■ INSTRUCTIONS FOR THE TASK:
Locate, in the data below, the line that contains "orange trapezoid: (460, 168)" and the line that contains "brown L-shape: (165, 520)"; reproduce exactly those two lines and every line between them, nothing more.
═══ DATASET ENTRIES ═══
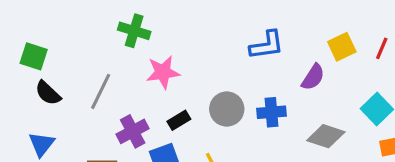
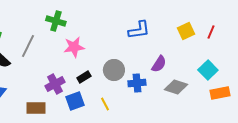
purple semicircle: (313, 77) -> (159, 64), moved
gray line: (101, 91) -> (28, 46), moved
blue cross: (271, 112) -> (137, 83), moved

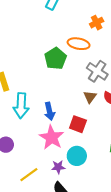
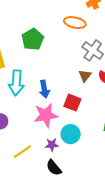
green pentagon: (55, 59) -> (33, 39), moved
pink star: (52, 138) -> (46, 115), turned 30

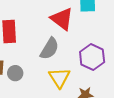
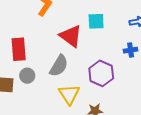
gray circle: (15, 73) -> (27, 76), moved

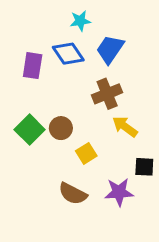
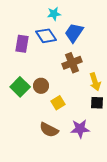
yellow arrow: (125, 127) -> (95, 82), moved, turned -144
black square: (144, 167) -> (97, 103), moved

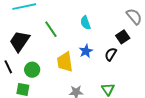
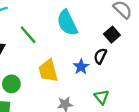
cyan semicircle: (85, 23) -> (67, 23), size x1.6
blue star: (86, 51) -> (81, 67), moved

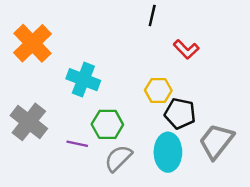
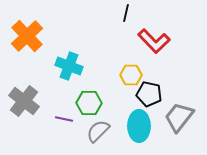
red L-shape: (186, 49) -> (154, 41), size x1.5

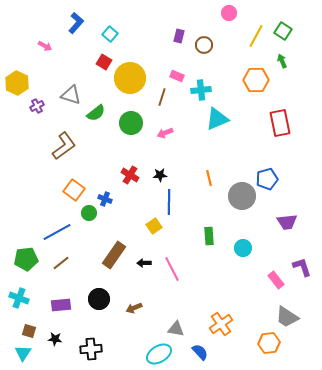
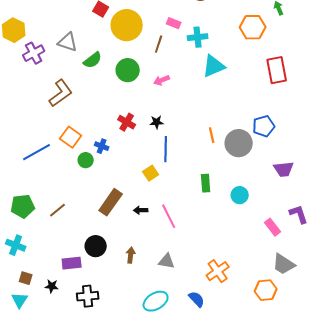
purple cross: (37, 106) -> (34, 53), size x1.5
orange line: (209, 178) -> (212, 135), moved
blue line: (57, 232) -> (37, 152), moved
purple rectangle: (61, 305) -> (72, 263), moved
brown arrow: (134, 308) -> (131, 255), turned 119
gray triangle: (176, 329) -> (167, 261), moved

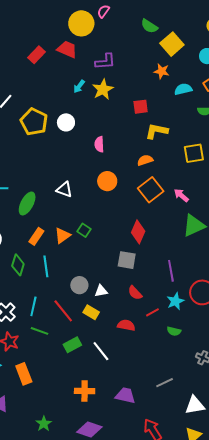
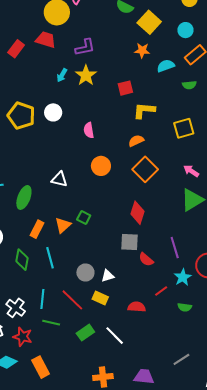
pink arrow: (181, 195) -> (191, 171), moved
red semicircle: (135, 293) -> (146, 259), moved

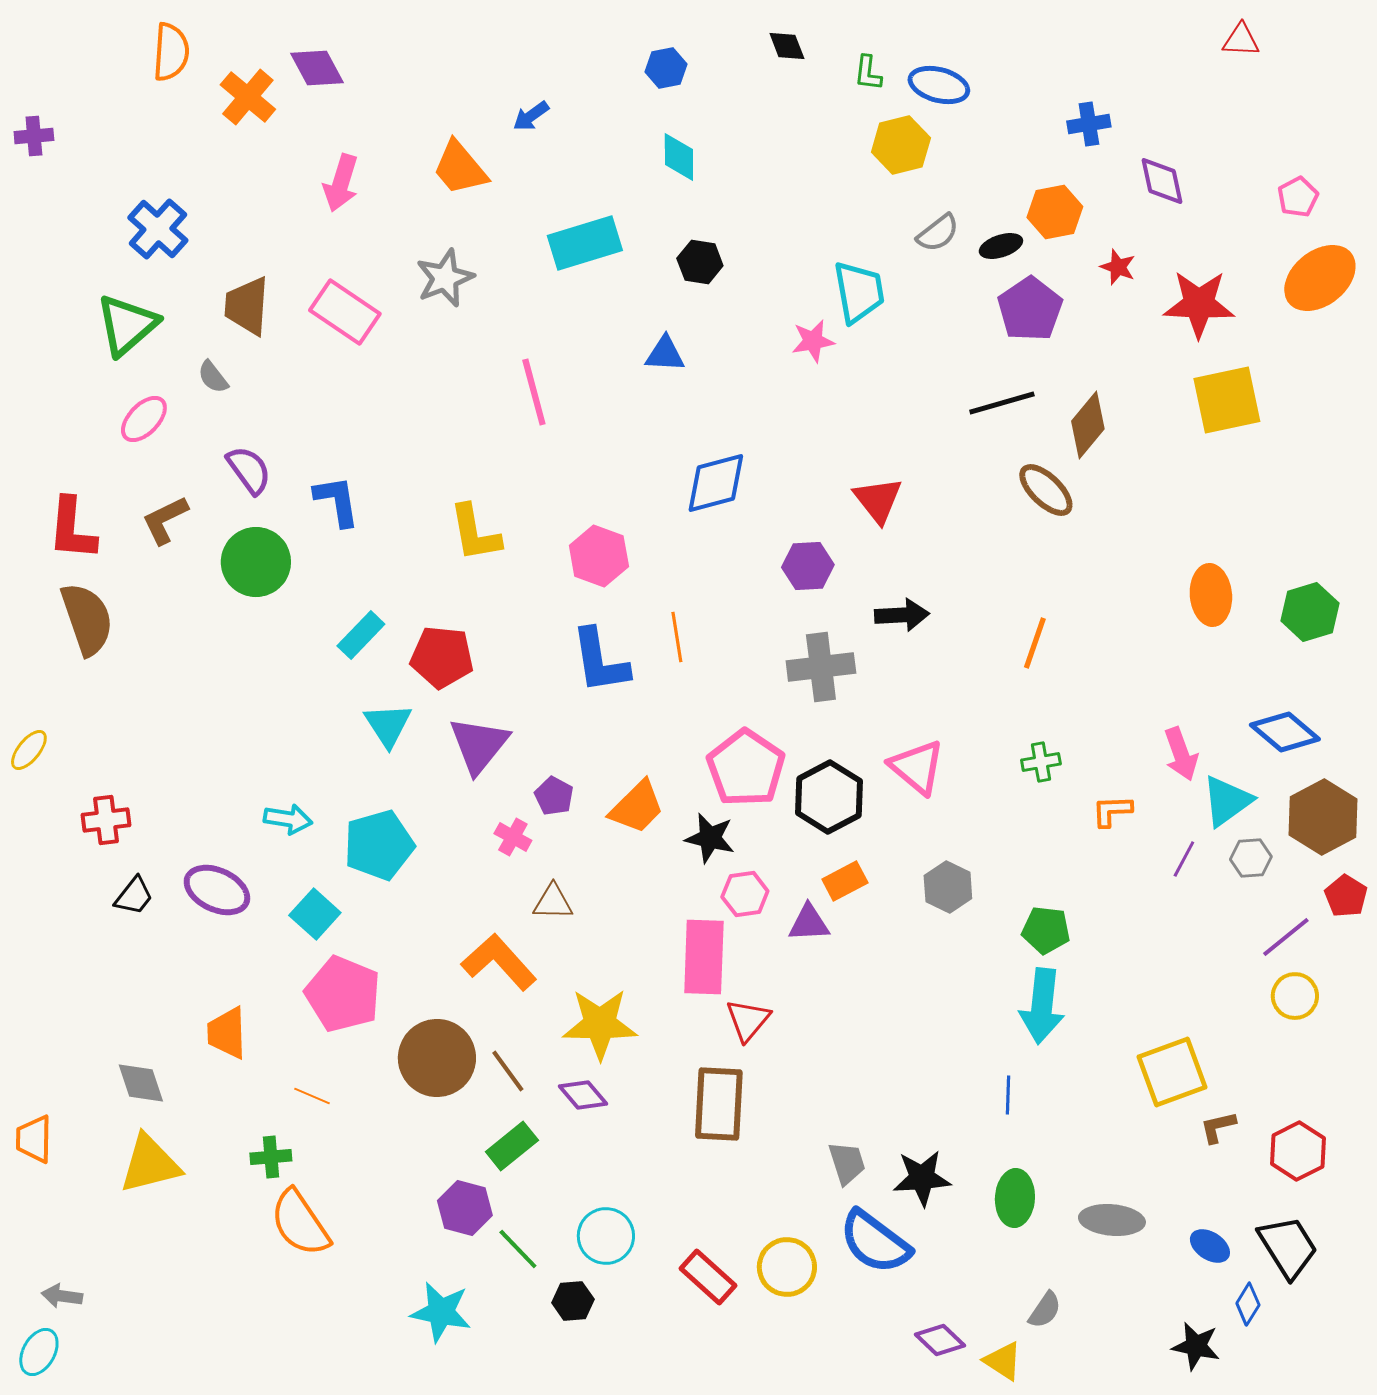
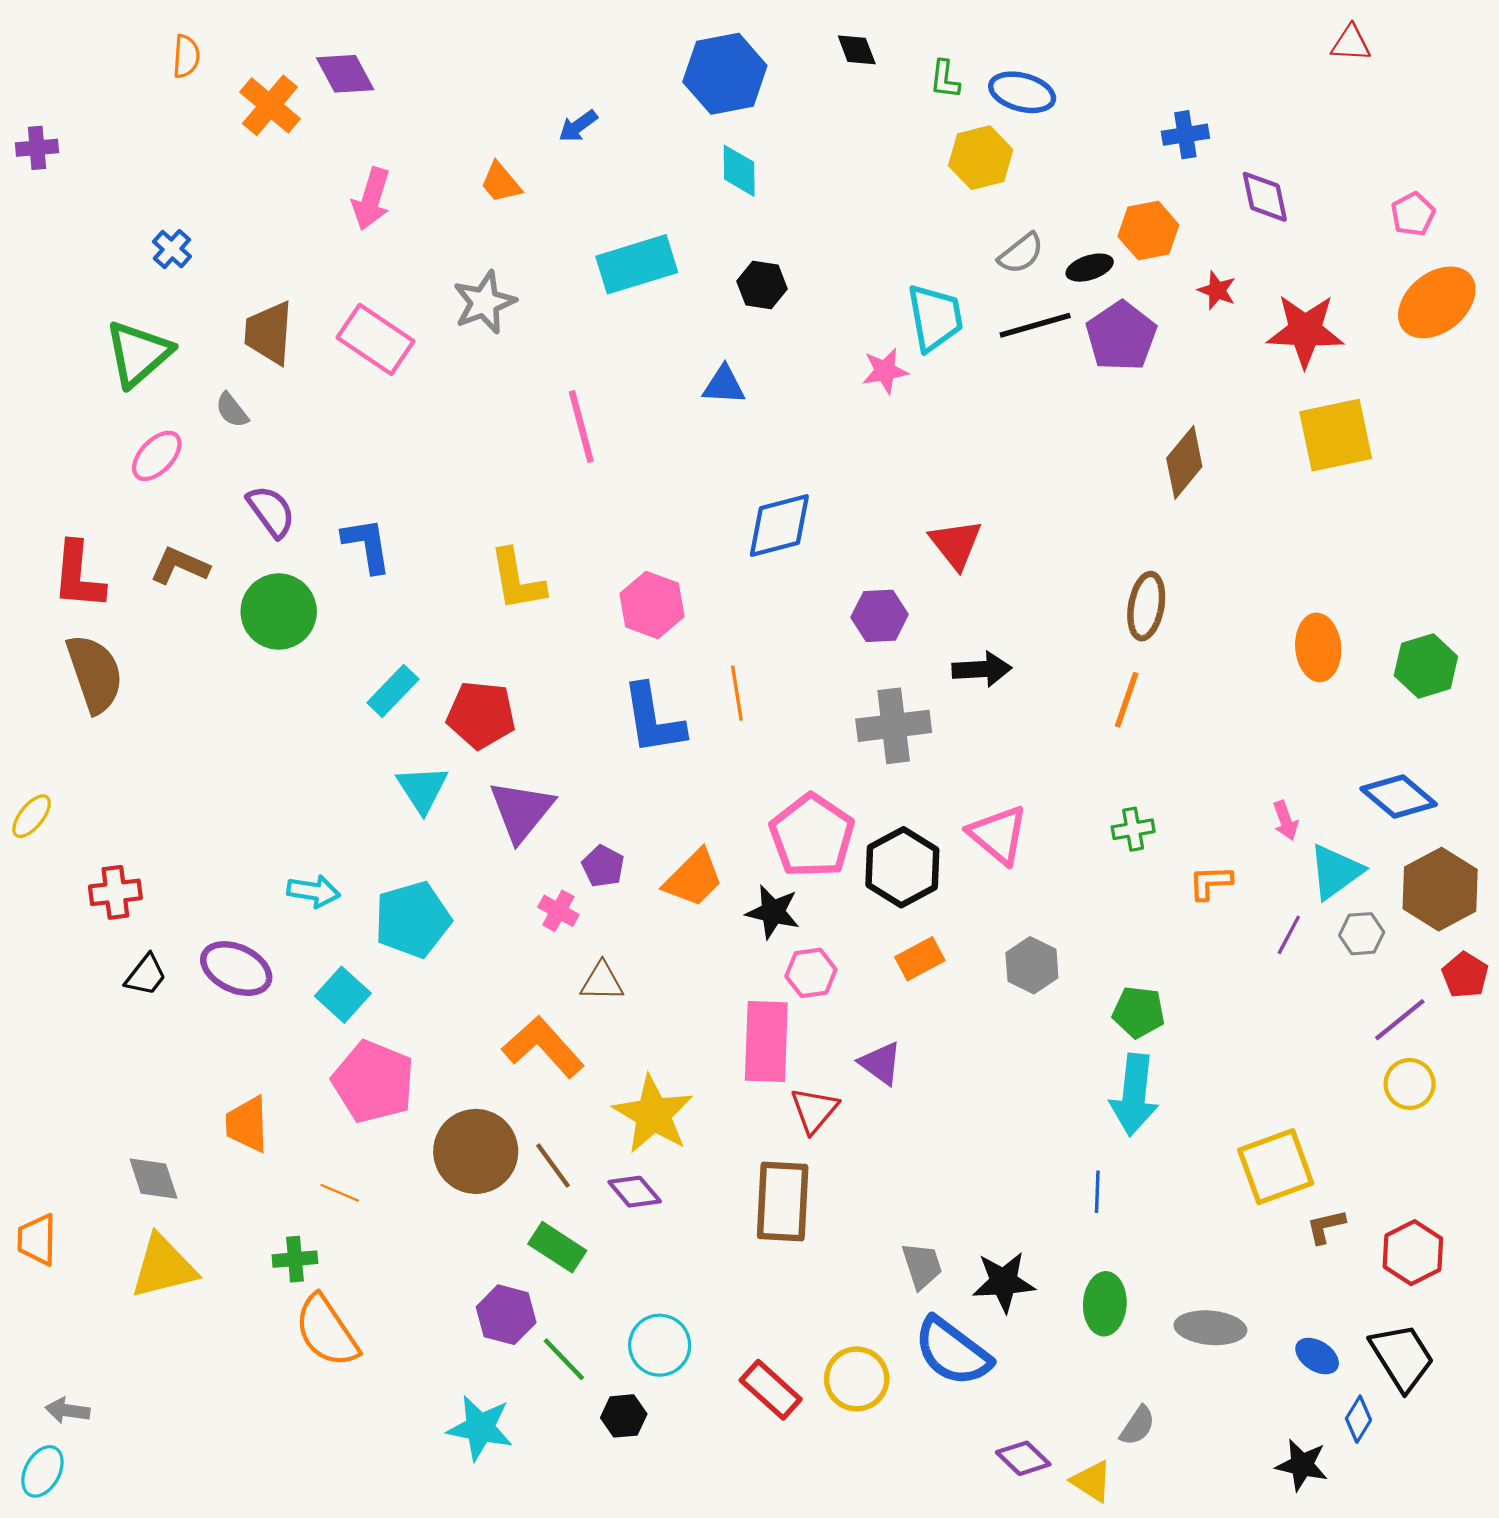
orange semicircle: (171, 52) -> (186, 56), size x0.7
blue hexagon: (666, 68) -> (725, 74), size x1.8
orange trapezoid: (460, 168) -> (501, 183), size x0.7
blue cross: (158, 229) -> (172, 249), size x0.6
black line: (1002, 403) -> (1035, 325), moved
brown ellipse: (1046, 490) -> (1146, 606), moved, turned 56
brown L-shape: (165, 520) -> (180, 566), turned 50
pink arrow: (1181, 754) -> (1286, 821), size x0.7
purple triangle: (809, 923) -> (881, 1063), moved, turned 39
yellow star: (600, 1024) -> (653, 1114), turned 30
green rectangle: (512, 1146) -> (557, 1247), turned 72

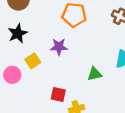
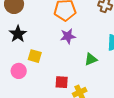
purple star: (59, 47) -> (68, 36), moved
yellow square: (33, 61) -> (35, 56), turned -32

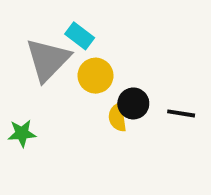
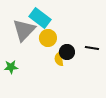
cyan rectangle: (80, 36) -> (40, 18), size x1.5
black line: (181, 113) -> (92, 48), moved

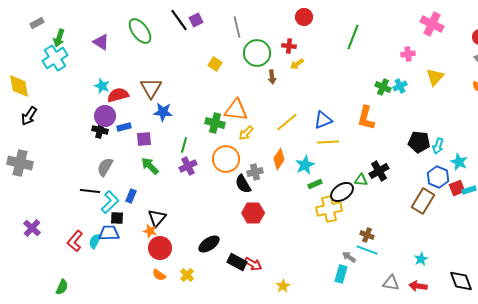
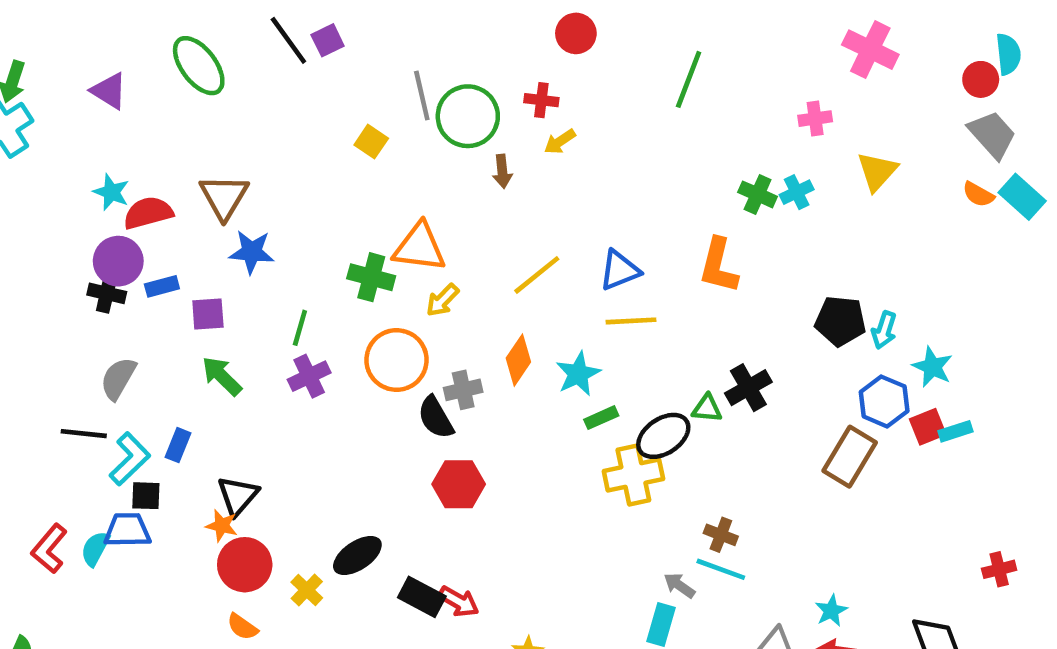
gray line: (237, 27) -> (422, 96), moved
cyan star: (421, 259) -> (831, 611), moved
yellow cross: (187, 275) -> (307, 590), moved

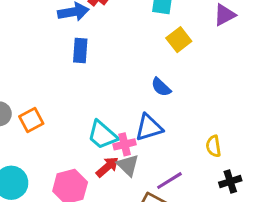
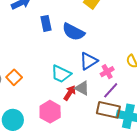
blue rectangle: (80, 50) -> (46, 23), moved
blue semicircle: (161, 87) -> (73, 32), moved, size x1.6
pink cross: (125, 144) -> (107, 72), moved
═══
■ WRITTEN SOLUTION:
orange trapezoid: (460, 168) -> (501, 183), size x0.7
blue cross: (158, 229) -> (172, 249), size x0.6
black line: (1002, 403) -> (1035, 325), moved
brown ellipse: (1046, 490) -> (1146, 606), moved, turned 56
brown L-shape: (165, 520) -> (180, 566), turned 50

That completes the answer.